- Task details -
Retype each of the records below exactly, leaving the pictures out.

Records from a data collection:
• • • • •

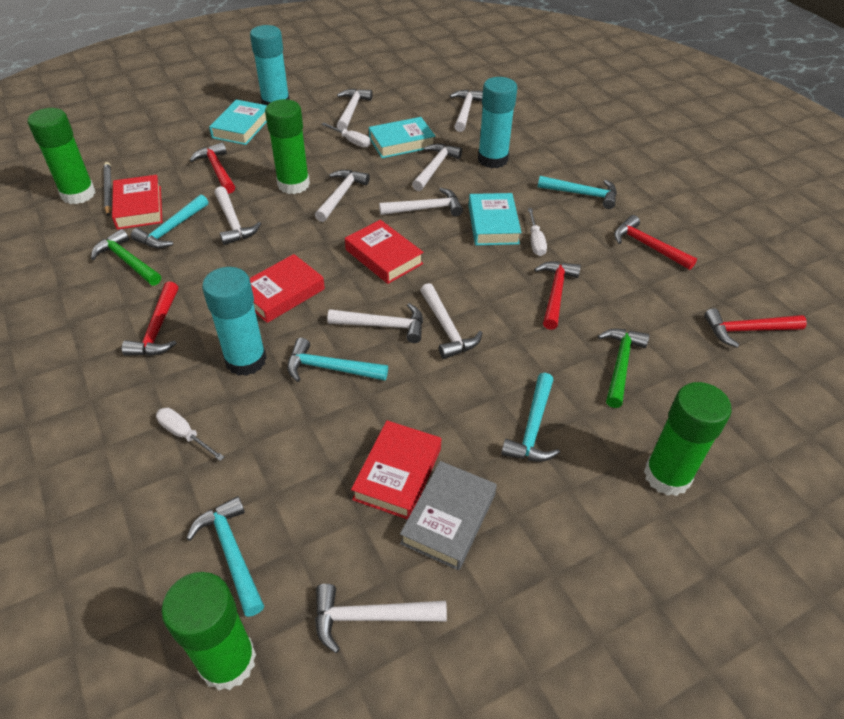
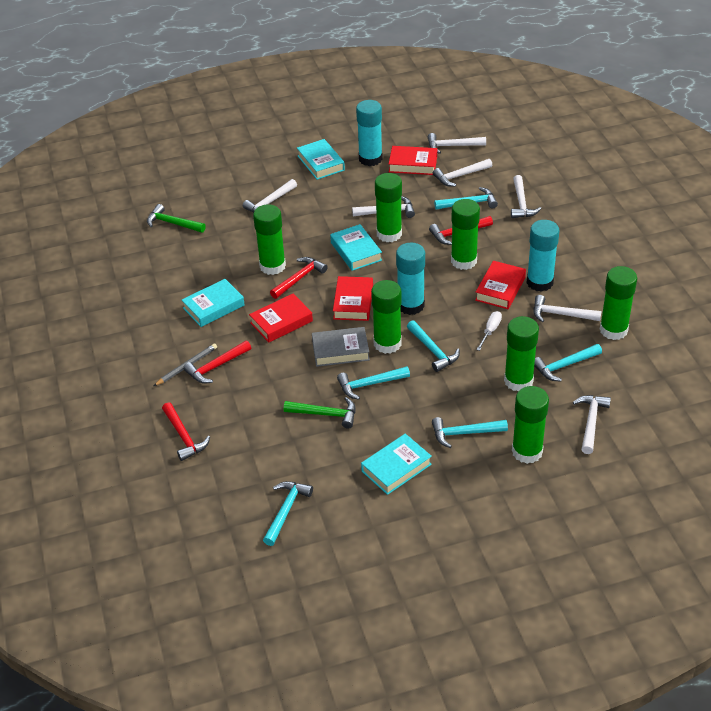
green glue stick: 4 -> 7
red hammer: 5 -> 4
turquoise book: 3 -> 4
turquoise hammer: 5 -> 6
white hammer: 9 -> 7
white screwdriver: 3 -> 1

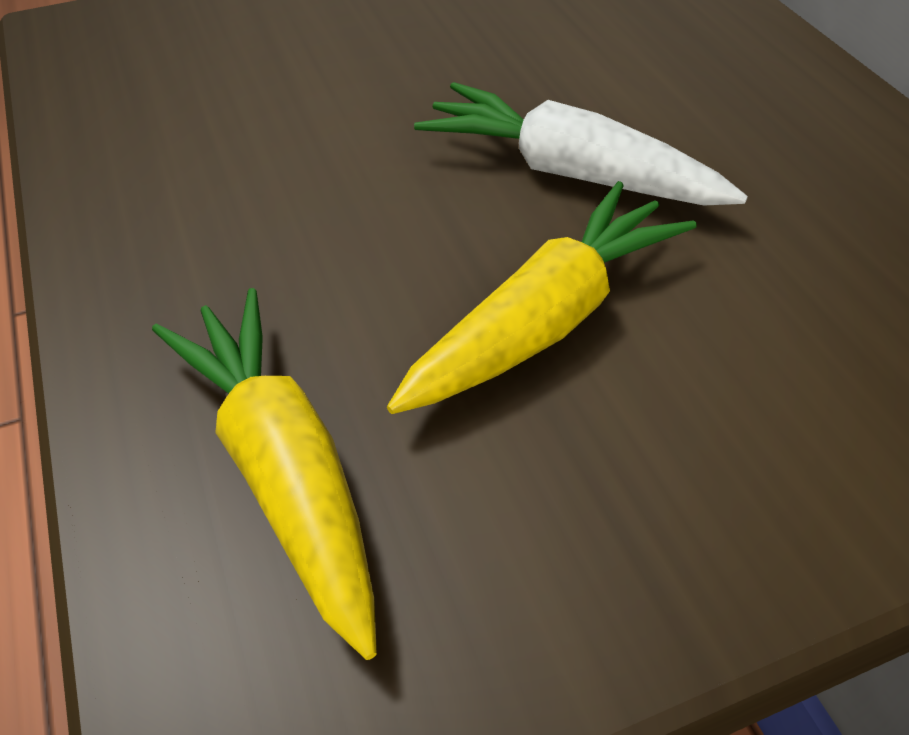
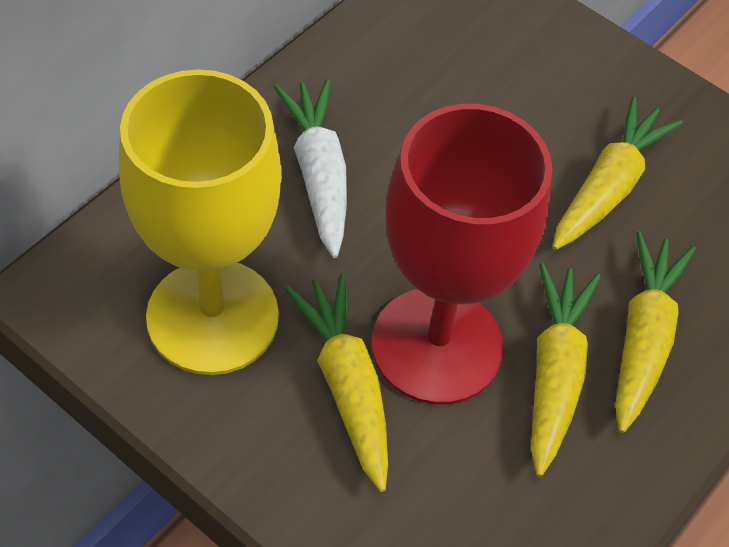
red goblet: 0 -> 1
yellow carrot: 2 -> 4
yellow goblet: 0 -> 1

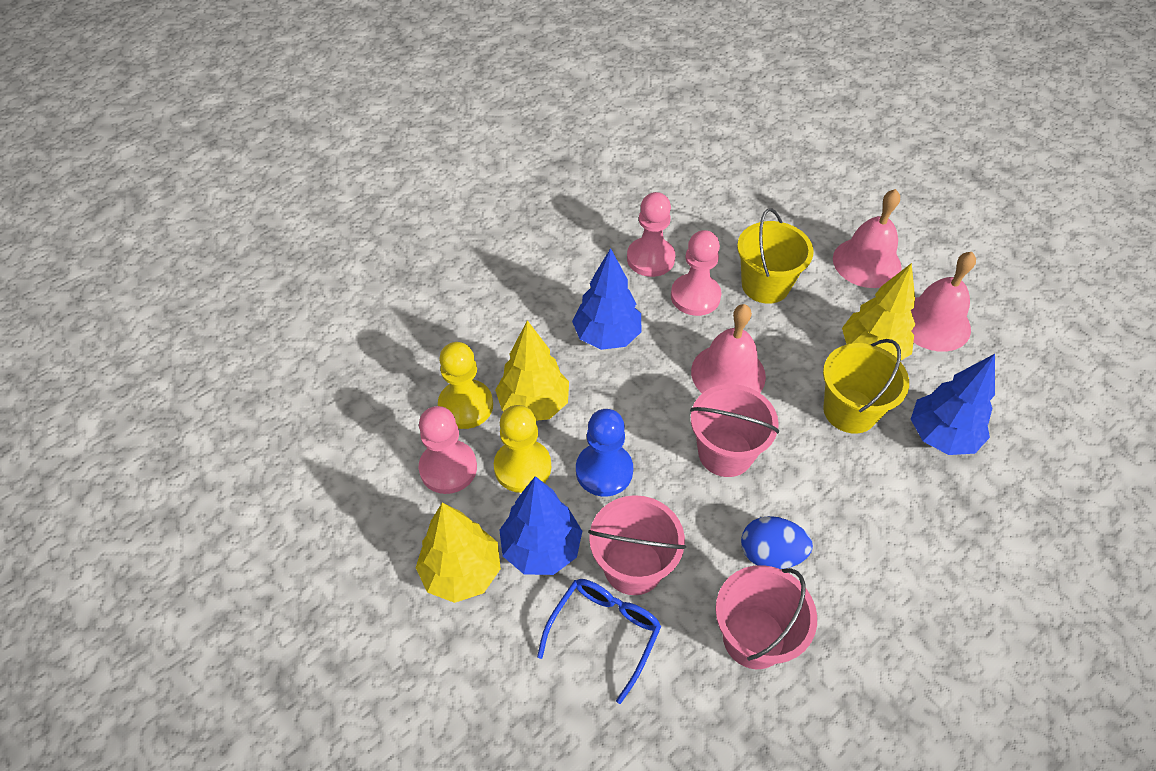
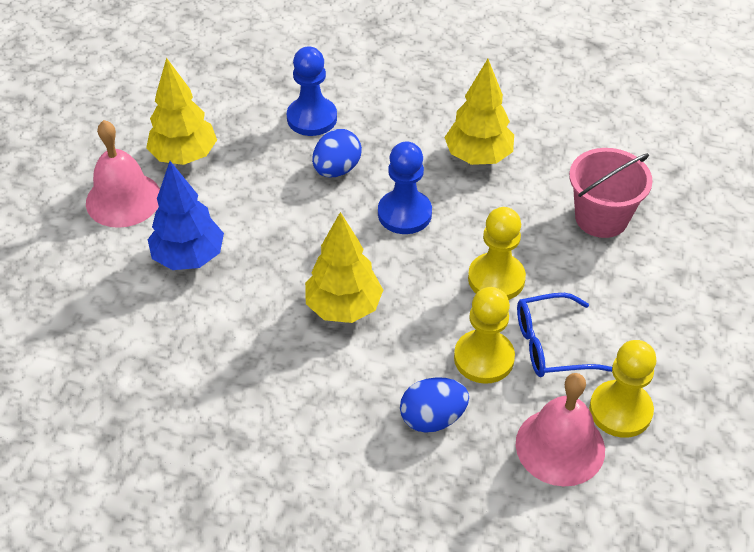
blue egg: 1 -> 2
blue pawn: 1 -> 2
blue tree: 3 -> 1
pink bell: 3 -> 2
pink bucket: 3 -> 1
pink pawn: 3 -> 0
yellow bucket: 2 -> 0
yellow pawn: 2 -> 3

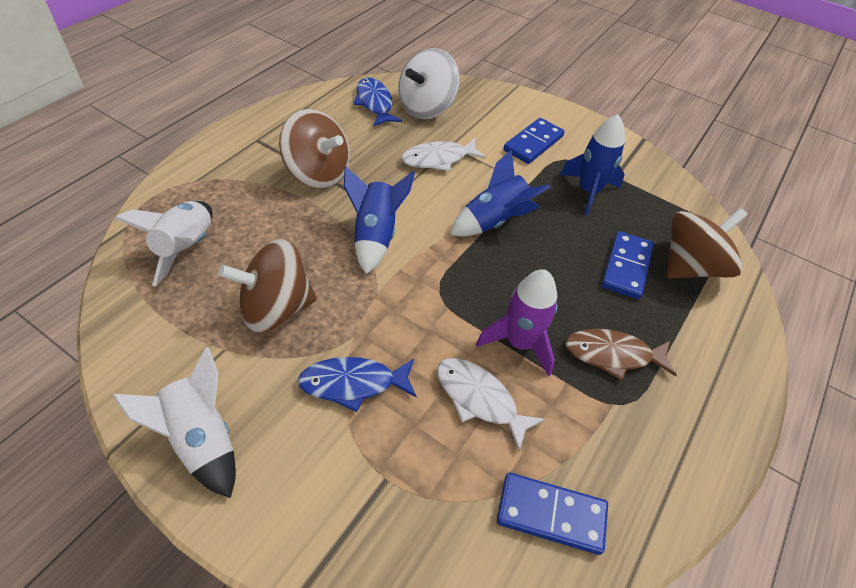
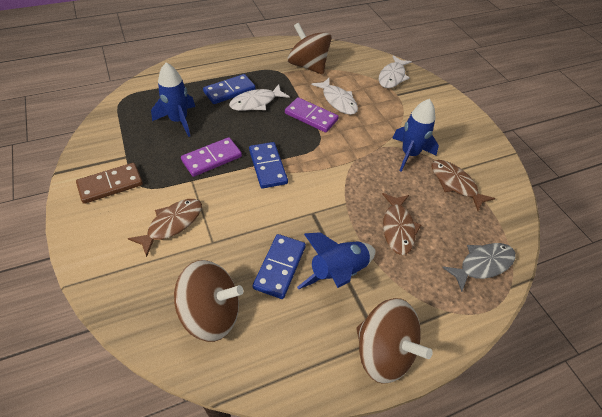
blue fish: 2 -> 0
brown domino: 0 -> 1
brown fish: 1 -> 3
grey fish: 0 -> 1
purple domino: 0 -> 2
purple rocket: 1 -> 0
white fish: 2 -> 3
white rocket: 2 -> 0
white spinning top: 1 -> 0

• • • • •

- Exercise result -
green glue stick: 4 -> 7
red hammer: 5 -> 4
turquoise book: 3 -> 4
turquoise hammer: 5 -> 6
white hammer: 9 -> 7
white screwdriver: 3 -> 1

red goblet: 0 -> 1
yellow carrot: 2 -> 4
yellow goblet: 0 -> 1

blue egg: 1 -> 2
blue pawn: 1 -> 2
blue tree: 3 -> 1
pink bell: 3 -> 2
pink bucket: 3 -> 1
pink pawn: 3 -> 0
yellow bucket: 2 -> 0
yellow pawn: 2 -> 3

blue fish: 2 -> 0
brown domino: 0 -> 1
brown fish: 1 -> 3
grey fish: 0 -> 1
purple domino: 0 -> 2
purple rocket: 1 -> 0
white fish: 2 -> 3
white rocket: 2 -> 0
white spinning top: 1 -> 0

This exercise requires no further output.